— Records to use —
--- START ---

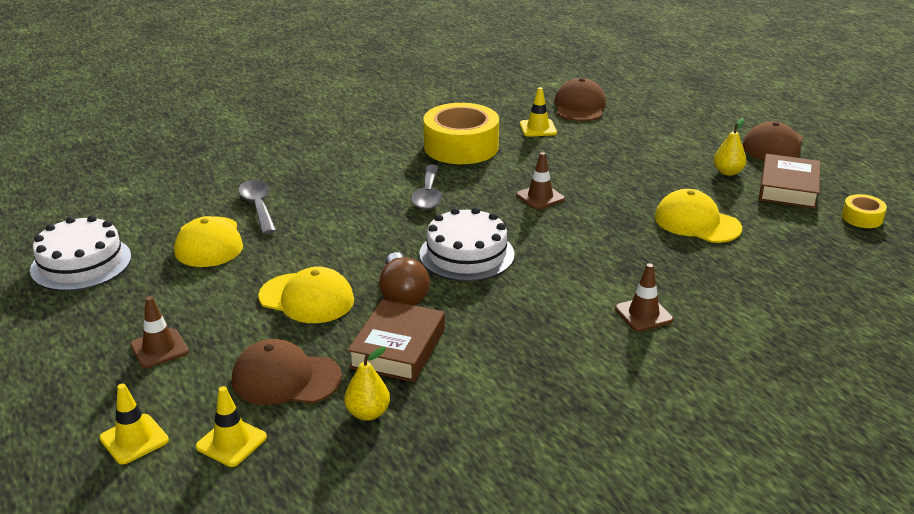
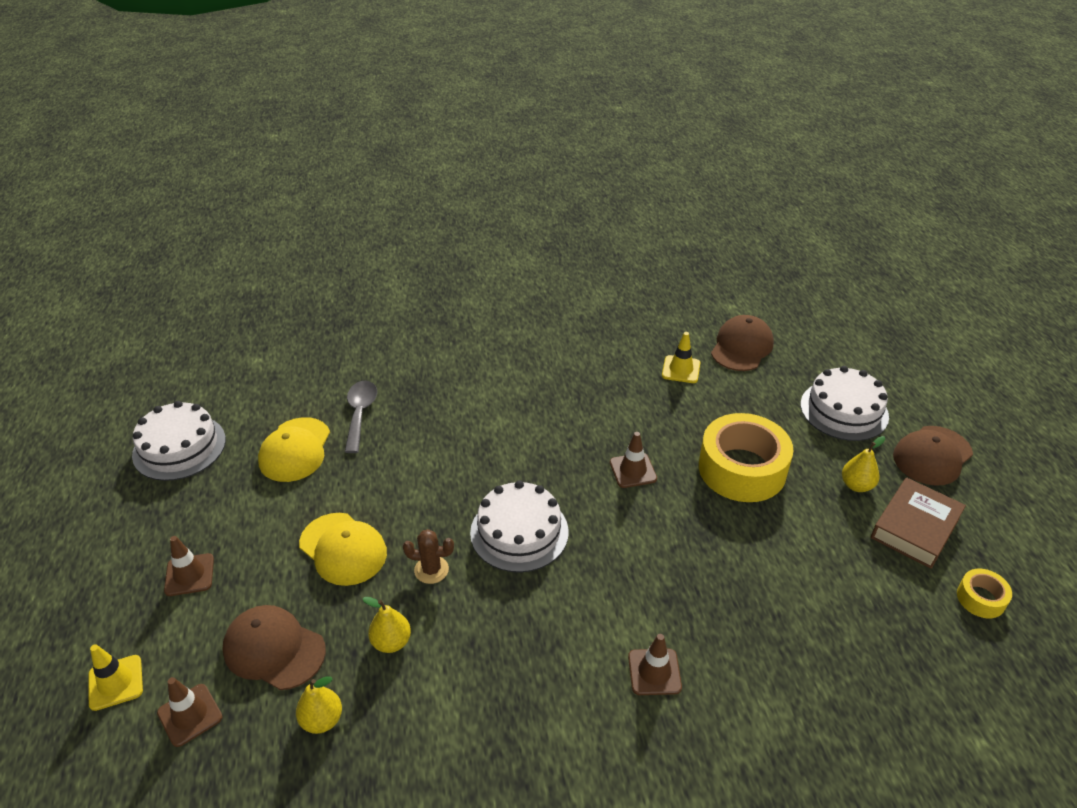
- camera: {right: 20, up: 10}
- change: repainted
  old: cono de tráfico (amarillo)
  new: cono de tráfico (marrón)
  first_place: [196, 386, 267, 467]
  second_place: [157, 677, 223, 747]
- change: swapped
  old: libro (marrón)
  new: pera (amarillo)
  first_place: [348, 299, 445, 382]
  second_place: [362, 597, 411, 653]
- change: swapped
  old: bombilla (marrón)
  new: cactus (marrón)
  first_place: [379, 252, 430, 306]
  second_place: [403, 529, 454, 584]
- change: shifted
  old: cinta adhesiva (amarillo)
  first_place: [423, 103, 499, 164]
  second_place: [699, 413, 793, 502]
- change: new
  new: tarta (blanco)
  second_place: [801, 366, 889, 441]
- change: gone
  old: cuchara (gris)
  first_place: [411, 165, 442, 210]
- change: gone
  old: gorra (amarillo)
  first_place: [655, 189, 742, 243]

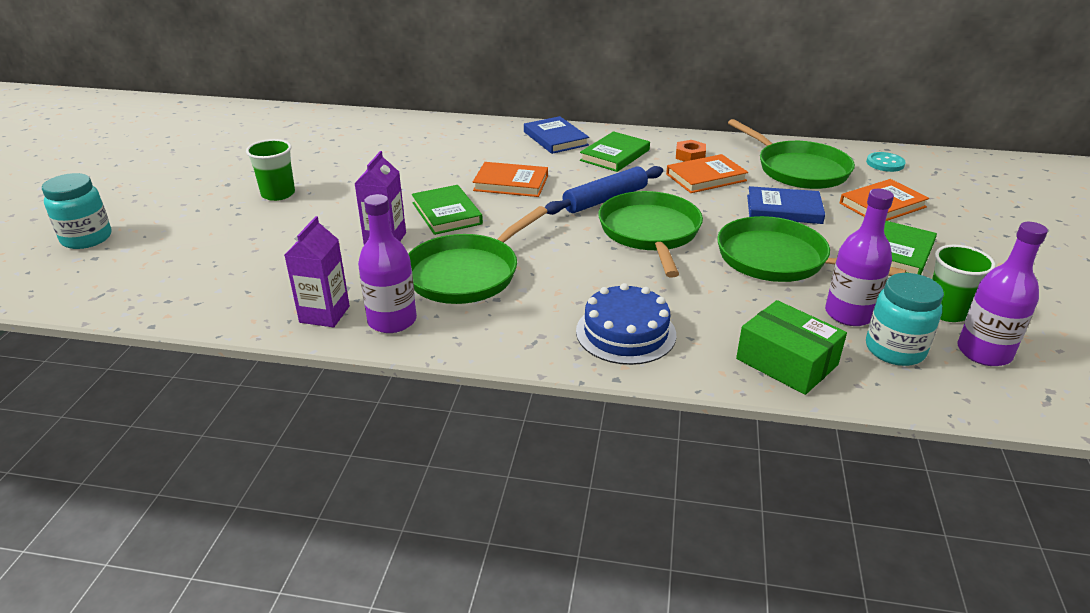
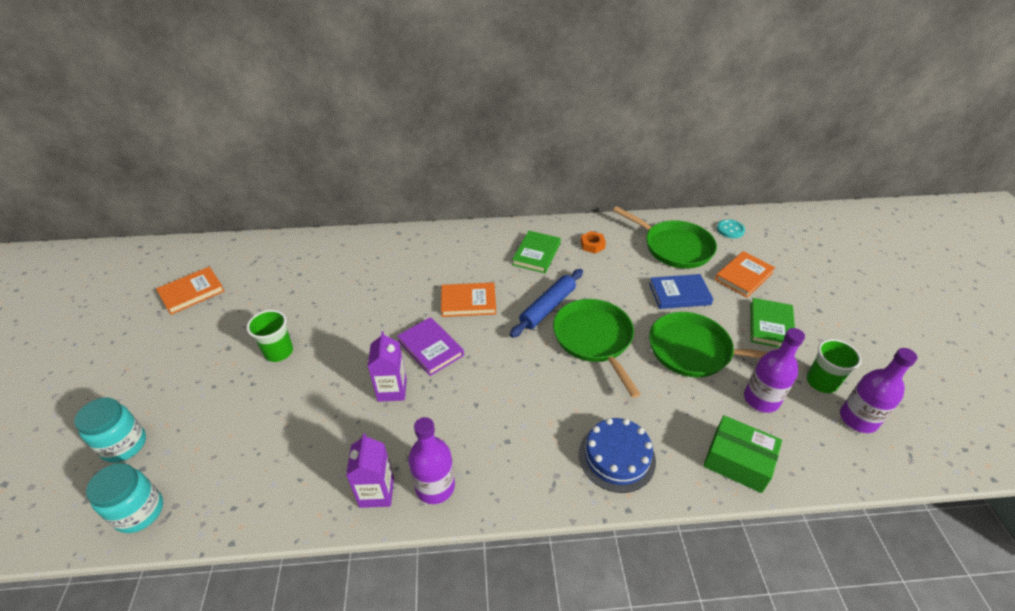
- camera: {right: -15, up: 10}
- change: shifted
  old: tarro (turquesa)
  first_place: [866, 273, 944, 366]
  second_place: [86, 463, 163, 533]
- change: shifted
  old: libro (naranja)
  first_place: [666, 154, 748, 193]
  second_place: [156, 267, 225, 315]
- change: repainted
  old: libro (verde)
  new: libro (morado)
  first_place: [412, 185, 483, 235]
  second_place: [397, 317, 464, 376]
- change: gone
  old: sartén (verde)
  first_place: [408, 206, 548, 304]
- change: gone
  old: libro (azul)
  first_place: [524, 116, 589, 154]

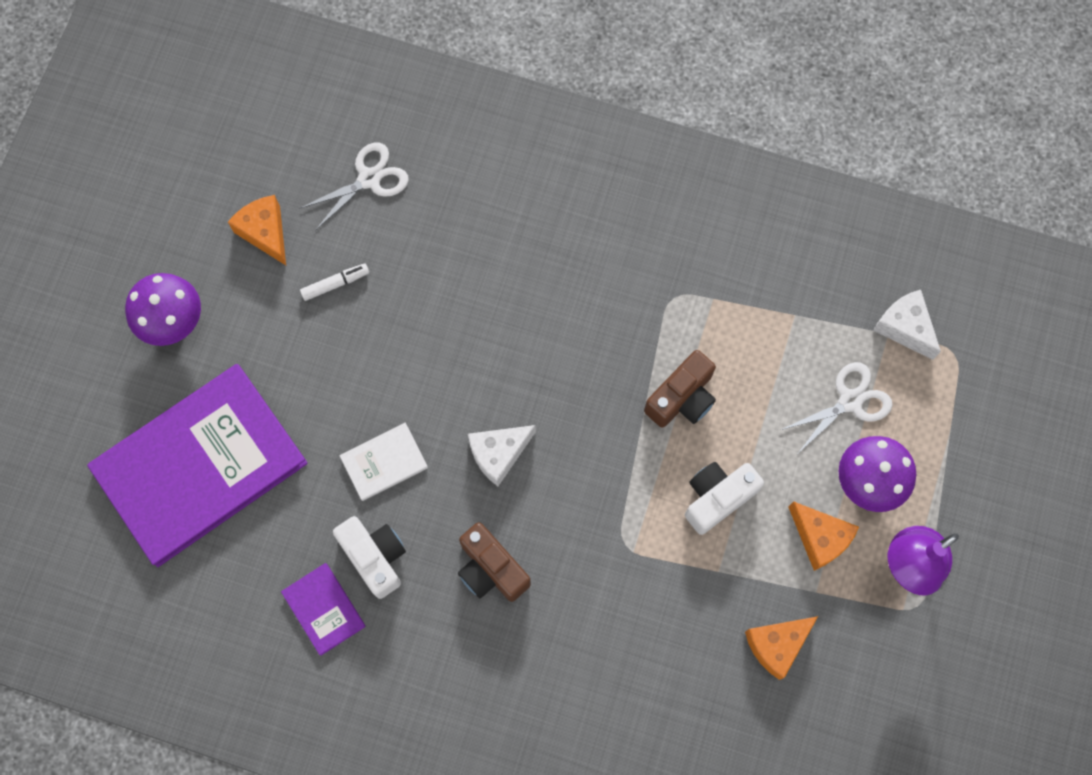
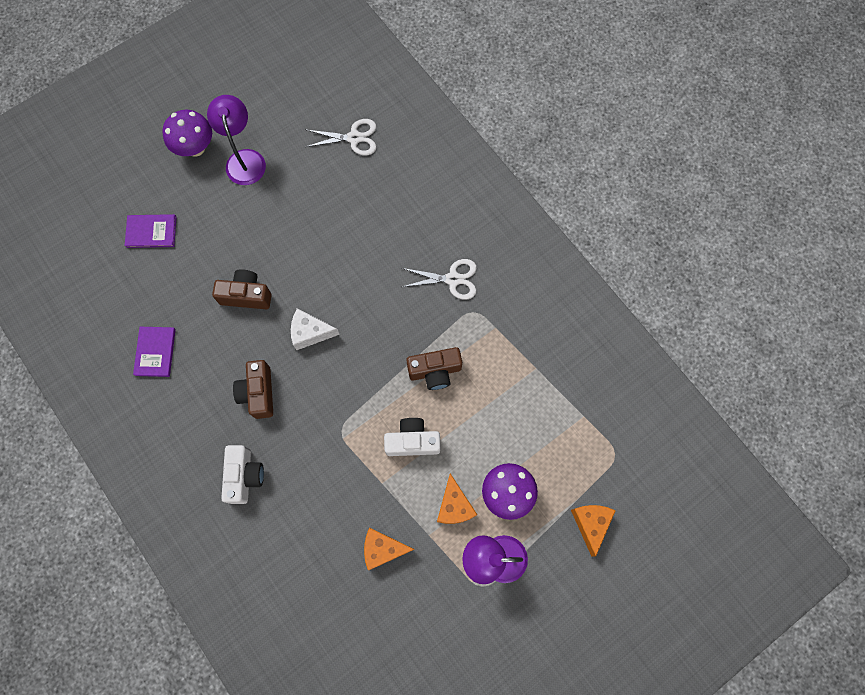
- camera: {right: 35, up: 0}
- change: scaled
  old: libro (morado)
  first_place: [87, 364, 308, 567]
  second_place: [124, 214, 177, 248]
  factor: 0.41
- change: new
  new: lámpara (morado)
  second_place: [207, 95, 266, 185]
- change: swapped
  old: libro (blanco)
  new: cámara (marrón)
  first_place: [339, 423, 428, 501]
  second_place: [212, 269, 272, 309]
- change: shifted
  old: cámara (blanco)
  first_place: [333, 516, 406, 599]
  second_place: [221, 445, 264, 504]
- change: shifted
  old: tijeras (blanco)
  first_place: [781, 362, 892, 453]
  second_place: [402, 259, 477, 300]
- change: shifted
  old: queso (naranja)
  first_place: [228, 195, 286, 265]
  second_place: [571, 505, 616, 556]
- change: gone
  old: rotulador (blanco)
  first_place: [300, 264, 369, 301]
- change: gone
  old: queso (blanco)
  first_place: [873, 290, 941, 360]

--- END ---

— What the task asks —
When a line in the records holds the string "libro", copy that line.

— Result —
  old: libro (marrón)
  old: libro (naranja)
  old: libro (verde)
  new: libro (morado)
  old: libro (azul)
  old: libro (morado)
  old: libro (blanco)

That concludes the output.